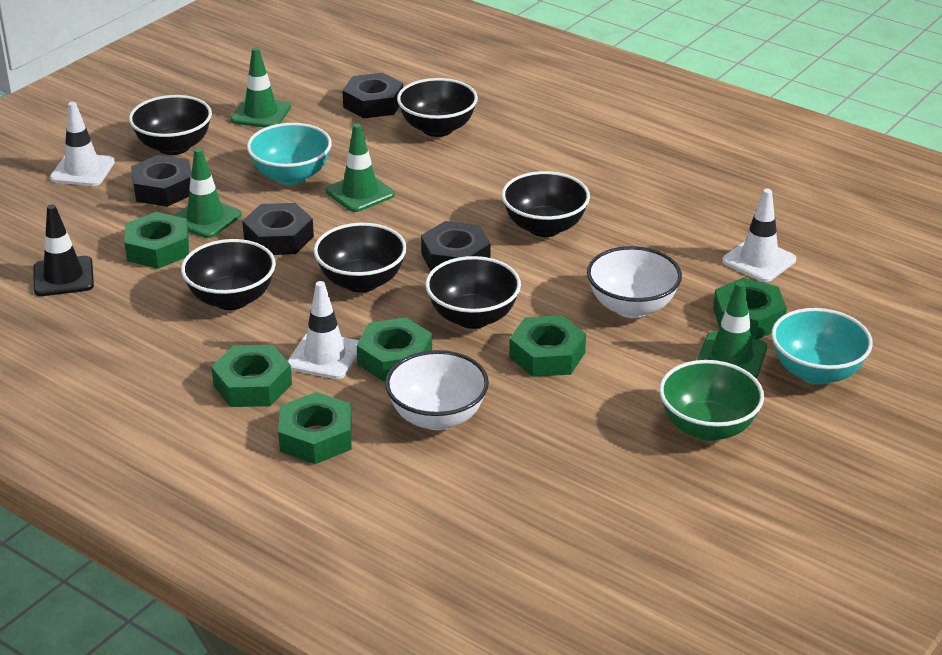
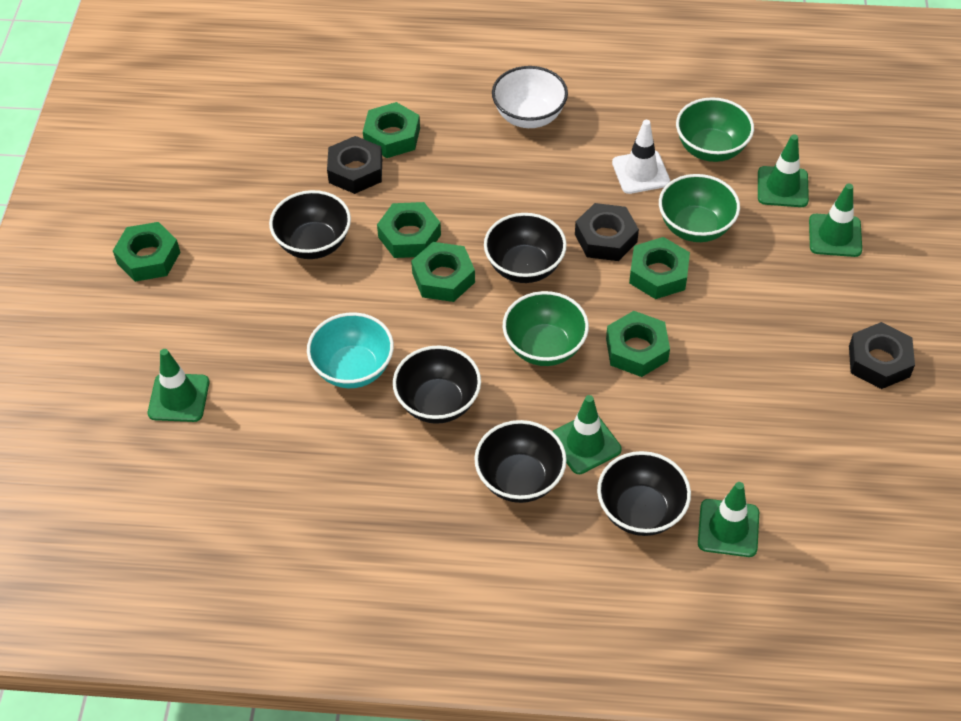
black bowl: 6 -> 5
black nut: 4 -> 3
black traffic cone: 1 -> 0
green bowl: 1 -> 3
green traffic cone: 4 -> 5
turquoise bowl: 2 -> 1
white bowl: 2 -> 1
white traffic cone: 3 -> 1

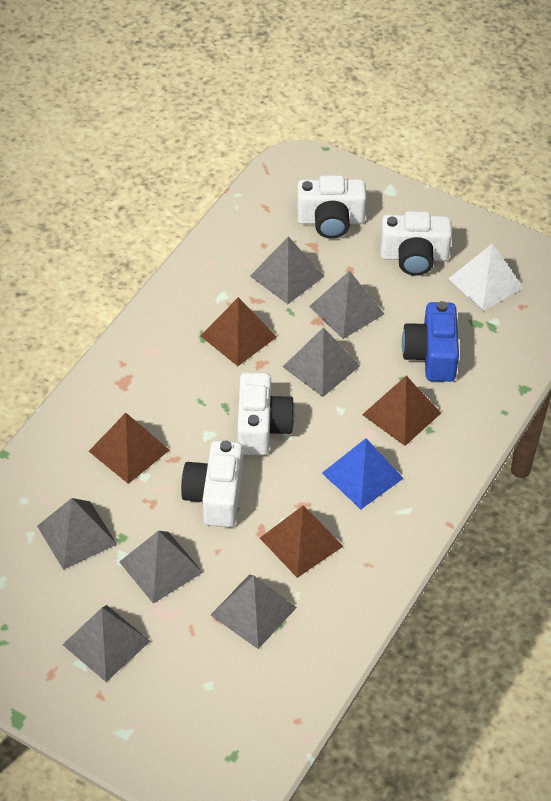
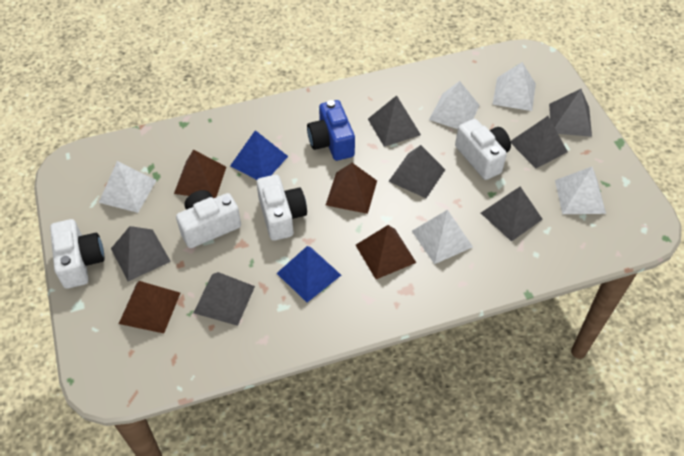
blue pyramid: 1 -> 2
white pyramid: 1 -> 5

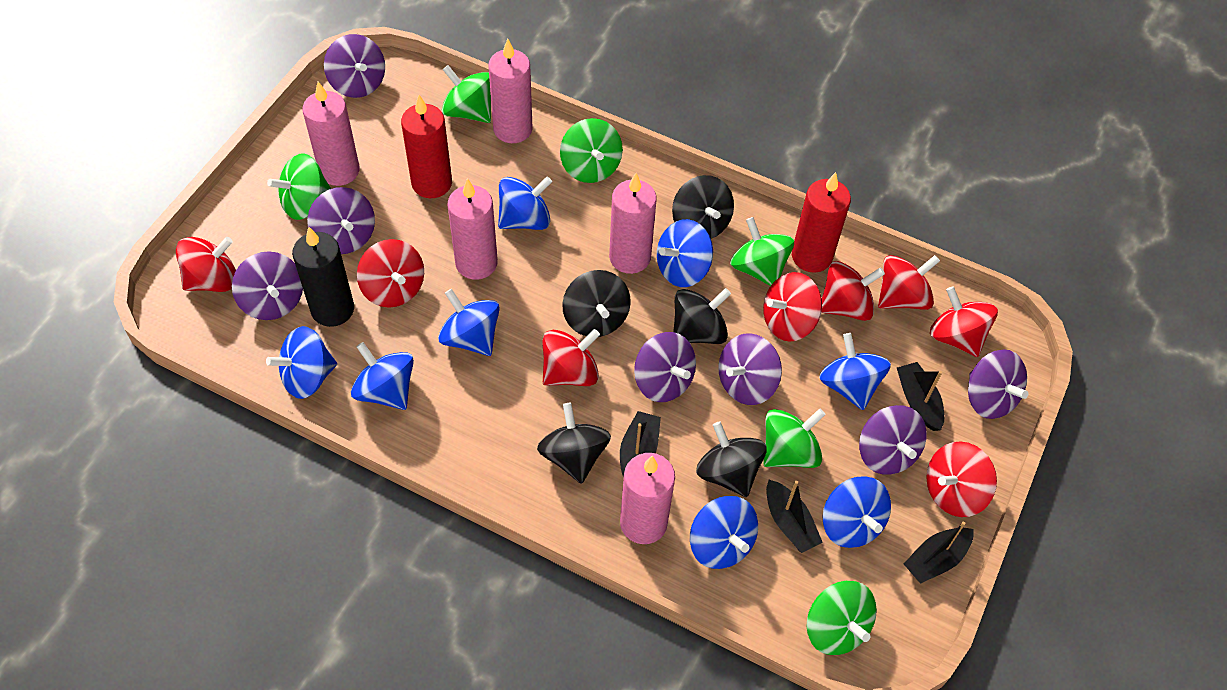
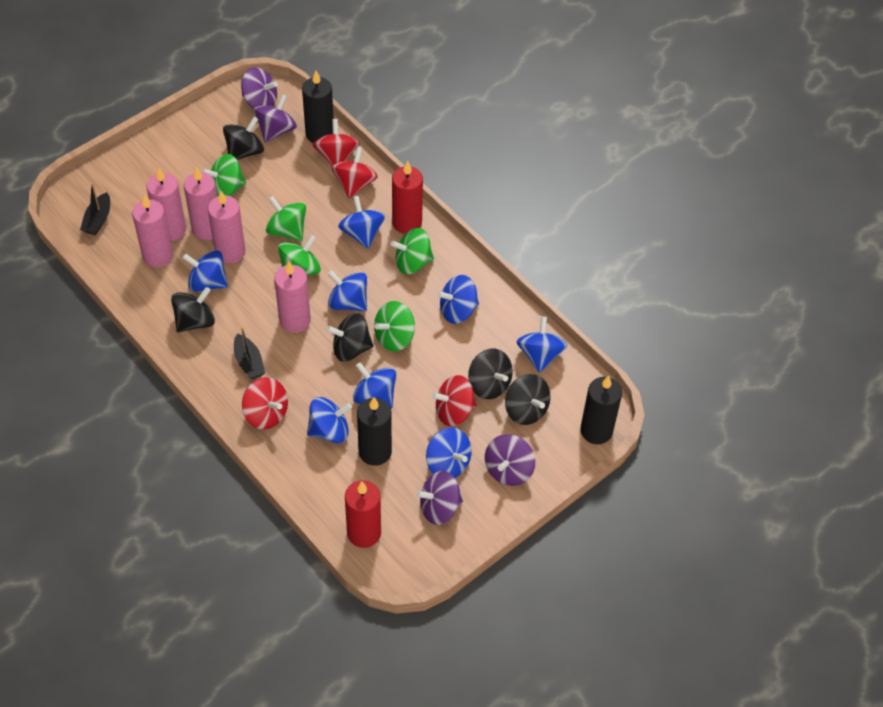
black boat: 4 -> 2
black candle: 1 -> 3
green spinning top: 6 -> 5
purple spinning top: 7 -> 4
red spinning top: 8 -> 4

■ ■ ■ ■ ■ ■ ■

### [INSTRUCTIONS FOR THE TASK]
Transcribe each entry above character for character, omitting pictures.

### [TASK RESPONSE]
black bowl: 6 -> 5
black nut: 4 -> 3
black traffic cone: 1 -> 0
green bowl: 1 -> 3
green traffic cone: 4 -> 5
turquoise bowl: 2 -> 1
white bowl: 2 -> 1
white traffic cone: 3 -> 1

blue pyramid: 1 -> 2
white pyramid: 1 -> 5

black boat: 4 -> 2
black candle: 1 -> 3
green spinning top: 6 -> 5
purple spinning top: 7 -> 4
red spinning top: 8 -> 4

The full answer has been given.